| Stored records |
•••••
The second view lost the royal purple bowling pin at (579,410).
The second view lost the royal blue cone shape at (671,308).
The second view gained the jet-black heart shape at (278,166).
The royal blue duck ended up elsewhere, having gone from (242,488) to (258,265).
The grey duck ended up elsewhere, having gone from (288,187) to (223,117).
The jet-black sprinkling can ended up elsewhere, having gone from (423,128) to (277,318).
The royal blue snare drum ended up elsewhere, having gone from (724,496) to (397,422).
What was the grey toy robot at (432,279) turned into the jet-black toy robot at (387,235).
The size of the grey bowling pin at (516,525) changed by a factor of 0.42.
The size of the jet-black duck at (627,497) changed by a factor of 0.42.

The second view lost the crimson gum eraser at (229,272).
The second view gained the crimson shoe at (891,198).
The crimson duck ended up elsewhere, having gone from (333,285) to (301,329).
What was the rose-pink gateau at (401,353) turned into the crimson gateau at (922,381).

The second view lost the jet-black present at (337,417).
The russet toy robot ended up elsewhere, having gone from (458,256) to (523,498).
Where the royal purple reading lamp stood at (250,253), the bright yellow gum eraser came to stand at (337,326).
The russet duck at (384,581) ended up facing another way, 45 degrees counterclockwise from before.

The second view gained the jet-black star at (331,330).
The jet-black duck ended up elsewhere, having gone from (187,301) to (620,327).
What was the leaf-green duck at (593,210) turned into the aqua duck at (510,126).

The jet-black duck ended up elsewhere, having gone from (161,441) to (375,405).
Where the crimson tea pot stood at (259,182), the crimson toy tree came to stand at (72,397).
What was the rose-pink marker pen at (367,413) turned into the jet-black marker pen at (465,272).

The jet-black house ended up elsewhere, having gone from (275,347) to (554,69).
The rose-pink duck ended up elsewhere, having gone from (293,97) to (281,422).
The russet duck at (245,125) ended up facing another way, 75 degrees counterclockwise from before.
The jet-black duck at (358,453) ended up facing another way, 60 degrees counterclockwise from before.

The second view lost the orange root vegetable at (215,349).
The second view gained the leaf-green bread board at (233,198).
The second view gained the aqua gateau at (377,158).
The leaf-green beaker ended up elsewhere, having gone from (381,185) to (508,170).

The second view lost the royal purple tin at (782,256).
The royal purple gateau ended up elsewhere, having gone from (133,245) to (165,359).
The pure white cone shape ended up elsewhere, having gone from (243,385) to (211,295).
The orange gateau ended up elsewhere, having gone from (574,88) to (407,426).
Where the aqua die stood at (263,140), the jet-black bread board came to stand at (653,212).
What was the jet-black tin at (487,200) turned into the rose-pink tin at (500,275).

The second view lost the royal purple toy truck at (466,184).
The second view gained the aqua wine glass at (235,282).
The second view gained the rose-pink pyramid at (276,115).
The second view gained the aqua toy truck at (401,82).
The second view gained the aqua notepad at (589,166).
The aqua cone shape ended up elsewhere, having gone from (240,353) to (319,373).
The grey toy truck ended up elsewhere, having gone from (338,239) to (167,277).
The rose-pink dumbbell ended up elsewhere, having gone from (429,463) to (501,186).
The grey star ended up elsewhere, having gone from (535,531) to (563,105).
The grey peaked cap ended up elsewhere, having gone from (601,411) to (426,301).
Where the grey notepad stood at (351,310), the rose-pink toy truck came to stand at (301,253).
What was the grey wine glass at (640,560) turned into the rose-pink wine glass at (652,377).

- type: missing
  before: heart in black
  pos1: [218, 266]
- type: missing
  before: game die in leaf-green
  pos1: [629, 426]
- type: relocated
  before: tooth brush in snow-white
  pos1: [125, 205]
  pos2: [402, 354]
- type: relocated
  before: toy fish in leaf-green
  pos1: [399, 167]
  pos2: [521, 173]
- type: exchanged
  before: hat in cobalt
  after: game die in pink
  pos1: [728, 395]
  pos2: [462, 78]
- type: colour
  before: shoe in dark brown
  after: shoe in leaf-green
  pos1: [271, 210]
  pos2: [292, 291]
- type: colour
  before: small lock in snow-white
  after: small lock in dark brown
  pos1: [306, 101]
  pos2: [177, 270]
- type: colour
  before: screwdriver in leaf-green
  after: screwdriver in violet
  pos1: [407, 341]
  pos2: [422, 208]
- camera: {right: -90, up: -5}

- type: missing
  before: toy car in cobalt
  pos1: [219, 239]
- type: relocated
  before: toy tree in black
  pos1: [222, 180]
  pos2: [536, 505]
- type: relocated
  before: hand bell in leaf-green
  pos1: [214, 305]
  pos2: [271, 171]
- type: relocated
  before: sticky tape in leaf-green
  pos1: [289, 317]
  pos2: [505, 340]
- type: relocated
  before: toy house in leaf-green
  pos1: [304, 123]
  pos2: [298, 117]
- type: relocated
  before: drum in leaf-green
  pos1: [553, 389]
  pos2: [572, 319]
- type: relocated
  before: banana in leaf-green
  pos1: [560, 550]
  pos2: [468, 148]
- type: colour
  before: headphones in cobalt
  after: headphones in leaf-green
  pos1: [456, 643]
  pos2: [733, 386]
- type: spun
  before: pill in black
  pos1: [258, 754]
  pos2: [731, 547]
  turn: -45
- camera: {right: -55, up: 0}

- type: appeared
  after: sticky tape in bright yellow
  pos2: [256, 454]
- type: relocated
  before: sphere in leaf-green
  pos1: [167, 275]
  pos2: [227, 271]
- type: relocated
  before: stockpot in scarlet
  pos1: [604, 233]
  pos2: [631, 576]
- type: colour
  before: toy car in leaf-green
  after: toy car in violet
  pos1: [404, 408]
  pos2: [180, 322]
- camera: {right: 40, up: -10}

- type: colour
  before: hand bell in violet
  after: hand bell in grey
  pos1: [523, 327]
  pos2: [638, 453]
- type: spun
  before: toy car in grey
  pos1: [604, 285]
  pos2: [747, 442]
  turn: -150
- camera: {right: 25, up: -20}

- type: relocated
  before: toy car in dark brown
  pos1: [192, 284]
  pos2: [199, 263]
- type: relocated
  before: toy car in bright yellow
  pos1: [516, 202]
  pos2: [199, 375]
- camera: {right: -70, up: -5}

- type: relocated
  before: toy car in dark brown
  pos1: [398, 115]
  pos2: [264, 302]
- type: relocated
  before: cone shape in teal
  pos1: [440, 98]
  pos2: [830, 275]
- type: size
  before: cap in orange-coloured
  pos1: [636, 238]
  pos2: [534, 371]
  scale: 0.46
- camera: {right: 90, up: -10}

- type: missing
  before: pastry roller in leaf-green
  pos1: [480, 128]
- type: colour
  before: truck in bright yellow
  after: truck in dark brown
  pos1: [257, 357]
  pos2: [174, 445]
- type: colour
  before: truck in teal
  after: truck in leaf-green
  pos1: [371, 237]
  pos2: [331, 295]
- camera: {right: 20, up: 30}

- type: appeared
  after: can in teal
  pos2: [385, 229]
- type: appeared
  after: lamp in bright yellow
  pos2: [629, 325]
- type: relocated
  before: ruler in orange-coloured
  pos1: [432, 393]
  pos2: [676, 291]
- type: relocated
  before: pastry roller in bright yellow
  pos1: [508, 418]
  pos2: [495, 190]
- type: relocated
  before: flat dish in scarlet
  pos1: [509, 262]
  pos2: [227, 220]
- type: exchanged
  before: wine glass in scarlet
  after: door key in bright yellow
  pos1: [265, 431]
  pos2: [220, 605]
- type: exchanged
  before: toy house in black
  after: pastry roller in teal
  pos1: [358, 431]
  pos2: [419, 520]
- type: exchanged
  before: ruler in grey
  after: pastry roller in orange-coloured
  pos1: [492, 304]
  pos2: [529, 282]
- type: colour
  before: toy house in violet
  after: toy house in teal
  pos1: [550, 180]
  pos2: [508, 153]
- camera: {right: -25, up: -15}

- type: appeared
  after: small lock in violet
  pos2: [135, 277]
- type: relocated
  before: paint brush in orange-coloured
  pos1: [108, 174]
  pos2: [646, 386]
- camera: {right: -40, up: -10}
•••••
| WORK ITEM |
Return, with no change at all, every line in the entries above from the line containing "The second view lost the royal blue" through the line containing "The jet-black sprinkling".

| RESPONSE |
The second view lost the royal blue cone shape at (671,308).
The second view gained the jet-black heart shape at (278,166).
The royal blue duck ended up elsewhere, having gone from (242,488) to (258,265).
The grey duck ended up elsewhere, having gone from (288,187) to (223,117).
The jet-black sprinkling can ended up elsewhere, having gone from (423,128) to (277,318).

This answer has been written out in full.